TASK STATEMENT: Filter the records below and copy every line containing the word "MATRIX".

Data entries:
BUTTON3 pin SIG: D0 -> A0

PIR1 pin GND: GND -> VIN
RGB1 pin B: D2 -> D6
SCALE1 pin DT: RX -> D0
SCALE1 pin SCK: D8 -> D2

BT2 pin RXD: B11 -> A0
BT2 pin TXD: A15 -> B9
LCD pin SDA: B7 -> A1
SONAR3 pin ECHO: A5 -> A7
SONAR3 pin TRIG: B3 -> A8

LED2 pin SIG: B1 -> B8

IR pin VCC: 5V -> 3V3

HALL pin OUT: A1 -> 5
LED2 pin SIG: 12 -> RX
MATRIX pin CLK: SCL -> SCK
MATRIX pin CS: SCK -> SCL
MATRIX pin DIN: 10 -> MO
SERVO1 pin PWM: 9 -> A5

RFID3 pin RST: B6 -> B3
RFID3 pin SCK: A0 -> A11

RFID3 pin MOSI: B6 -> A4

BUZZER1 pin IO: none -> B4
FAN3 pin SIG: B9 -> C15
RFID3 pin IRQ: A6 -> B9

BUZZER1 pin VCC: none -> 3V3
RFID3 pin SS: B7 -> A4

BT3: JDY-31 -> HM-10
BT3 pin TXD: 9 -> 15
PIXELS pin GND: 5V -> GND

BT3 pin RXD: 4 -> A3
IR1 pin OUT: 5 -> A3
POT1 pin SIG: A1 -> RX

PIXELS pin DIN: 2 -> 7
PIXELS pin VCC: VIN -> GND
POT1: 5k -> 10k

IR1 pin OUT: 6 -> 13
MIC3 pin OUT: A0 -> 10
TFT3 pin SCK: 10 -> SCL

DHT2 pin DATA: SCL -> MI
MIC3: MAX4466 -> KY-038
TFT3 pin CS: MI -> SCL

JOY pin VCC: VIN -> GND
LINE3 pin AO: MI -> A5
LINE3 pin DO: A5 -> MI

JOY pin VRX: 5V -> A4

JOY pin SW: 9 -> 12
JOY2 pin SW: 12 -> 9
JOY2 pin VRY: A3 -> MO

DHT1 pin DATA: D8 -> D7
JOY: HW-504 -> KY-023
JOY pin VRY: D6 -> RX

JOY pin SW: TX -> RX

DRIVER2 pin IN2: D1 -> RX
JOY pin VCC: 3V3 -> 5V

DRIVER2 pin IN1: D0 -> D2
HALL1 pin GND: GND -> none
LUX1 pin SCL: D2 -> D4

ANSWER TO THE PROBLEM:
MATRIX pin CLK: SCL -> SCK
MATRIX pin CS: SCK -> SCL
MATRIX pin DIN: 10 -> MO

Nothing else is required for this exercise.